● **Work item**
Your job is to set down the stretch of entries that opens with the line containing "DHT pin DATA: A0 -> D0" and closes with the line containing "TFT pin CS: D0 -> A0". Keep both end lines, copy each exactly, and add nothing.

● **Data**

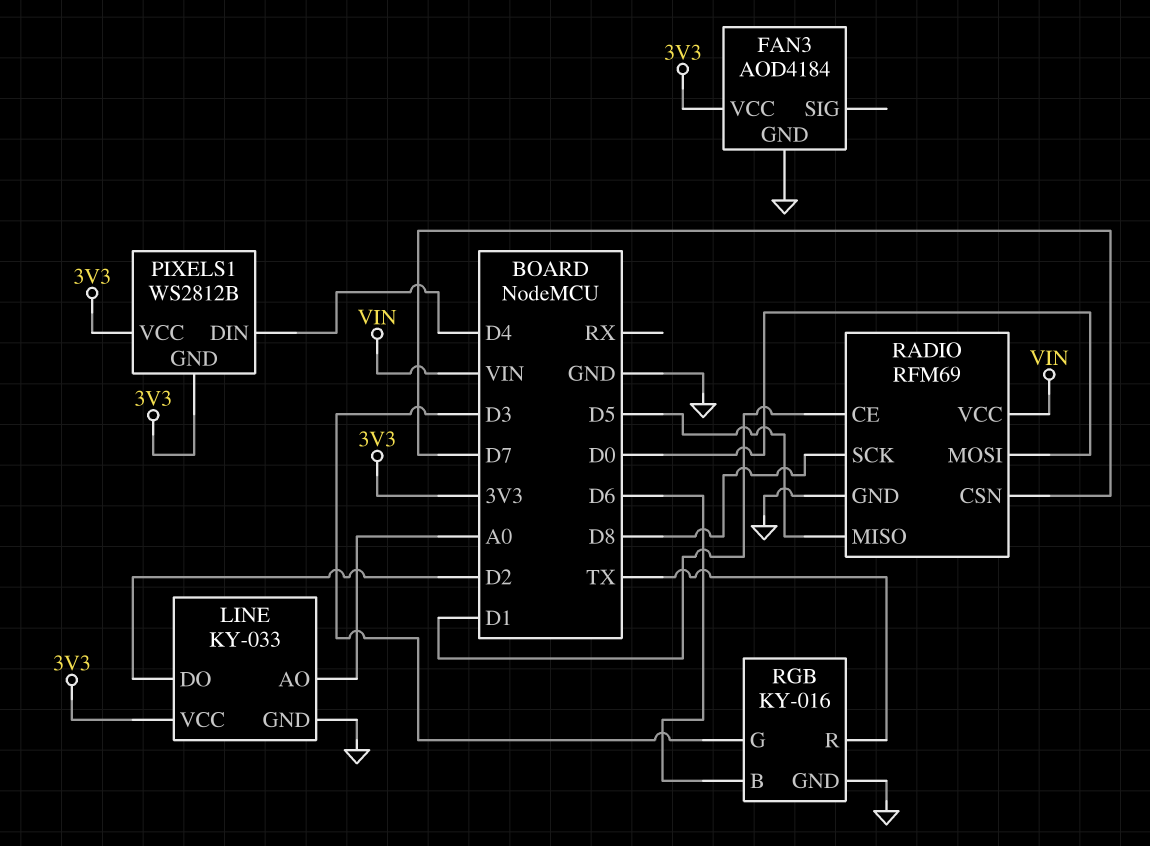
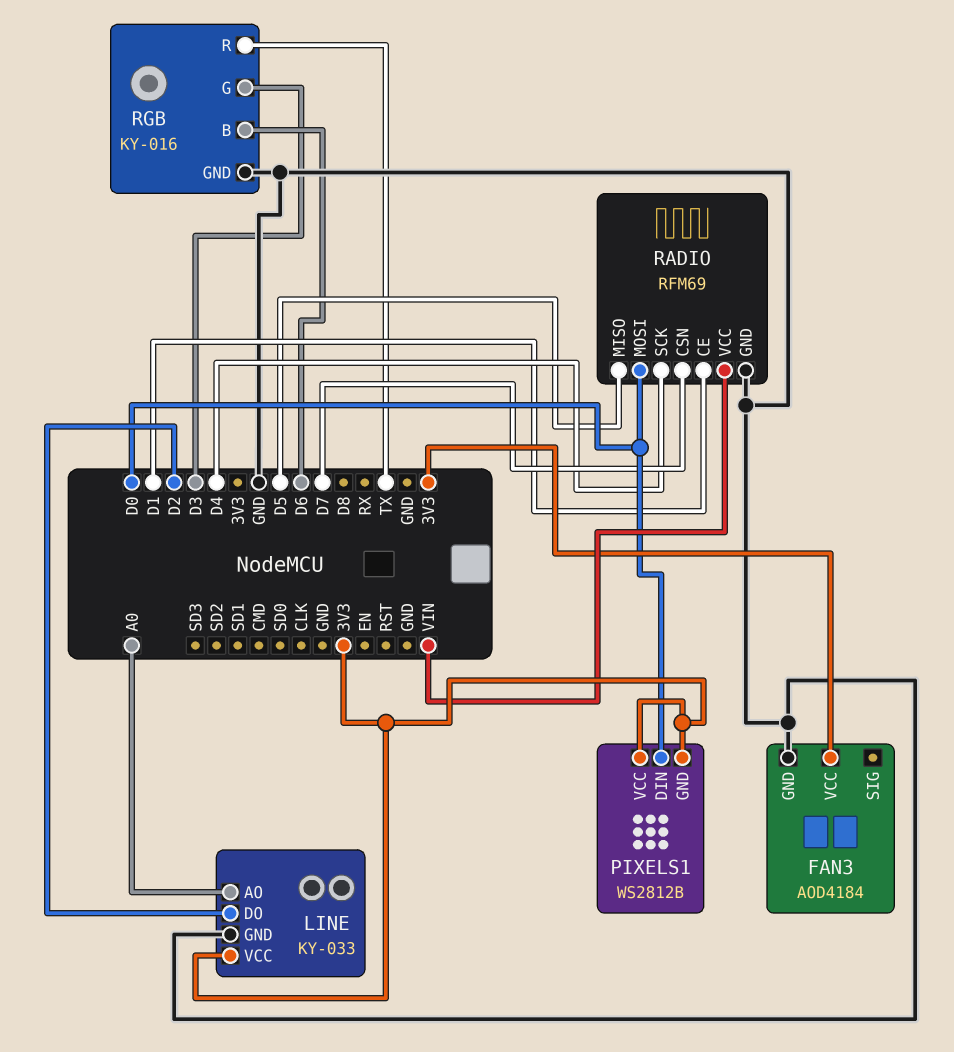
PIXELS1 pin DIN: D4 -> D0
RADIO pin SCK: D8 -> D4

--

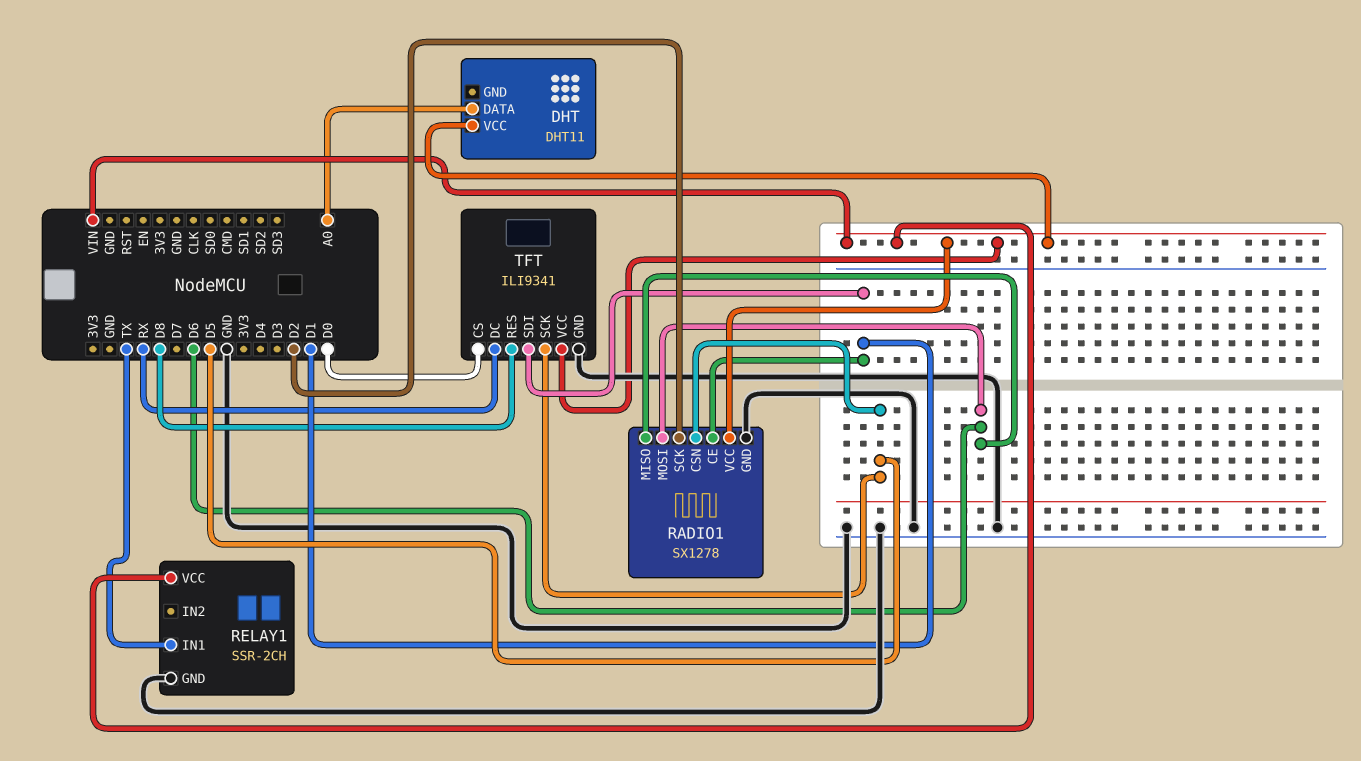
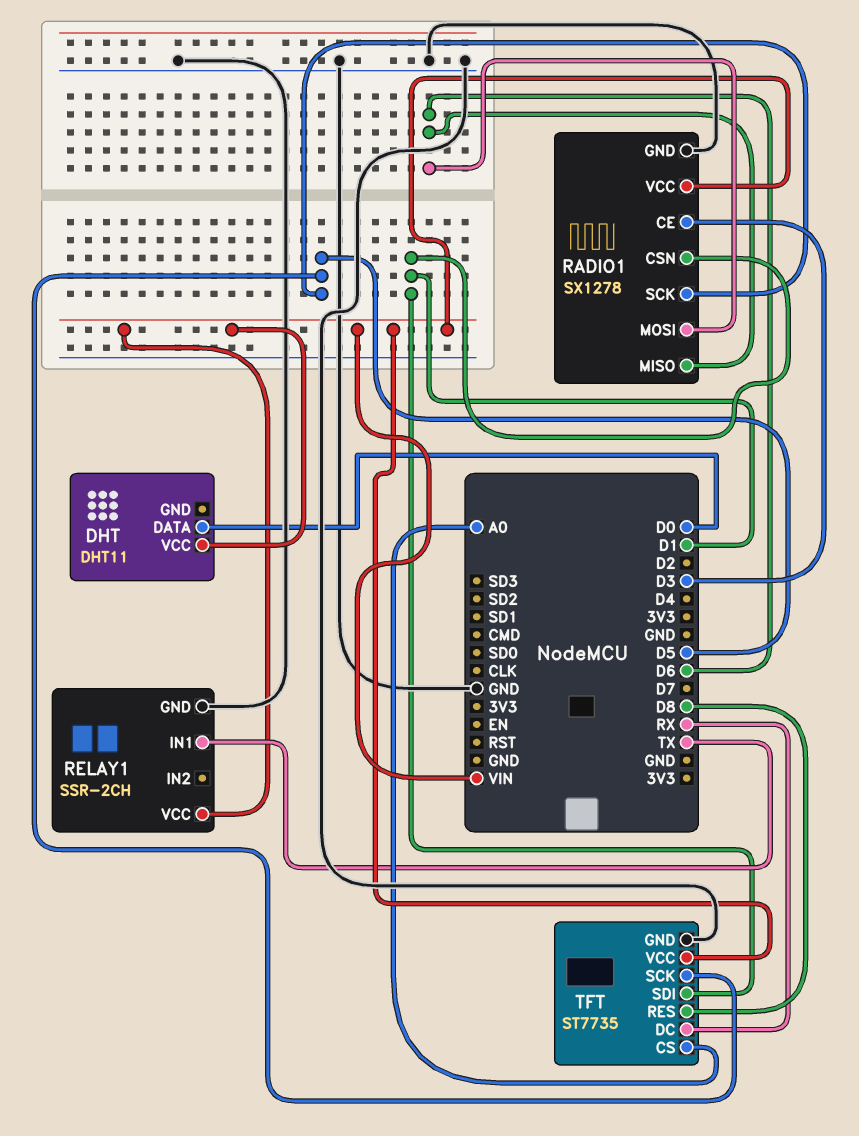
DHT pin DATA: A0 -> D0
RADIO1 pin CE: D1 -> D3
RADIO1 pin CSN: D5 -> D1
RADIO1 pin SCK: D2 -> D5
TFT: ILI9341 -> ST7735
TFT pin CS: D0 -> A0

...

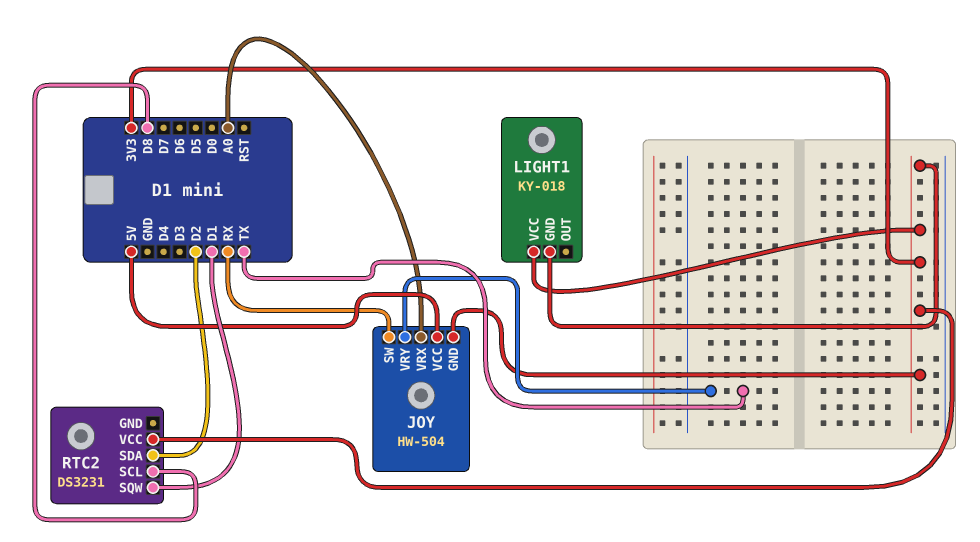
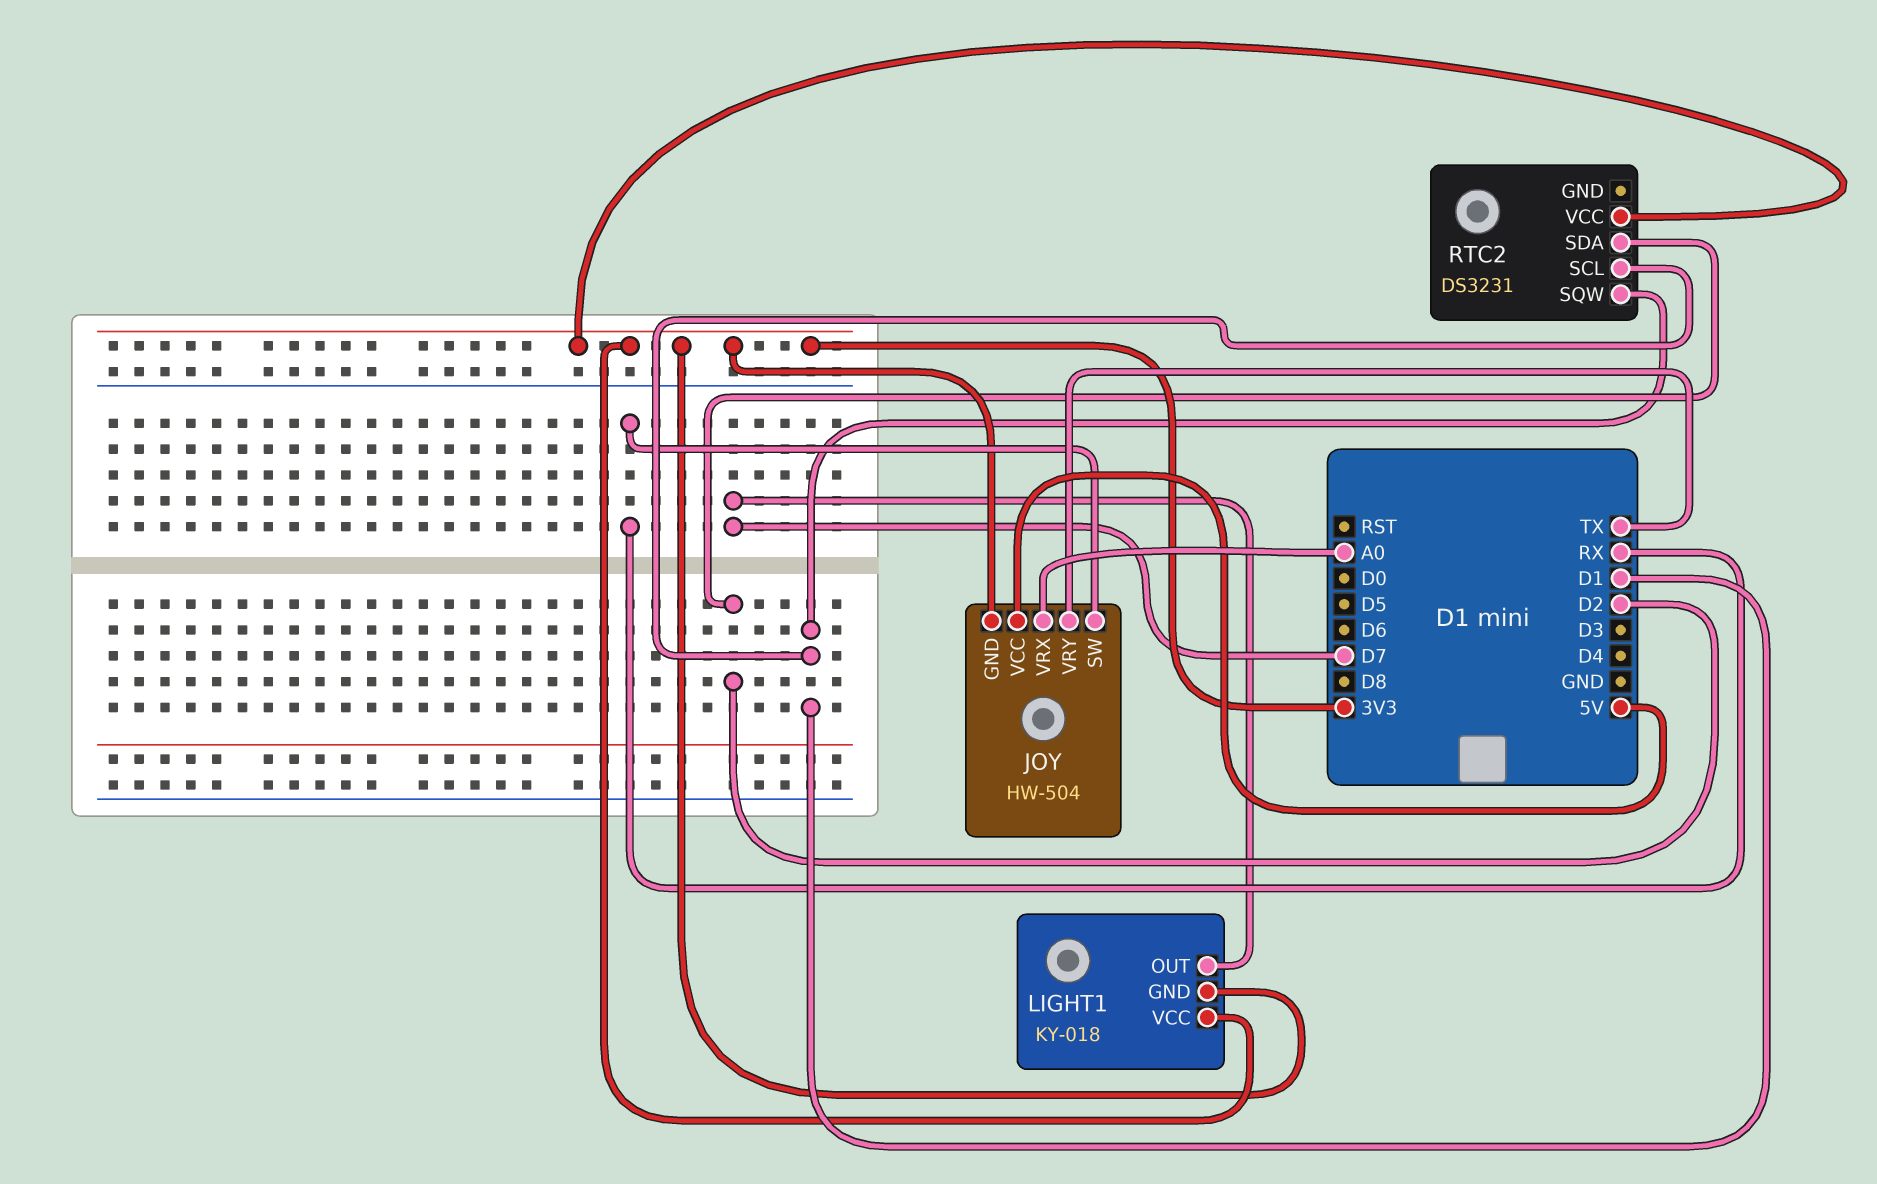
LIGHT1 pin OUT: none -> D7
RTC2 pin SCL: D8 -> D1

● **Answer to this problem**
DHT pin DATA: A0 -> D0
RADIO1 pin CE: D1 -> D3
RADIO1 pin CSN: D5 -> D1
RADIO1 pin SCK: D2 -> D5
TFT: ILI9341 -> ST7735
TFT pin CS: D0 -> A0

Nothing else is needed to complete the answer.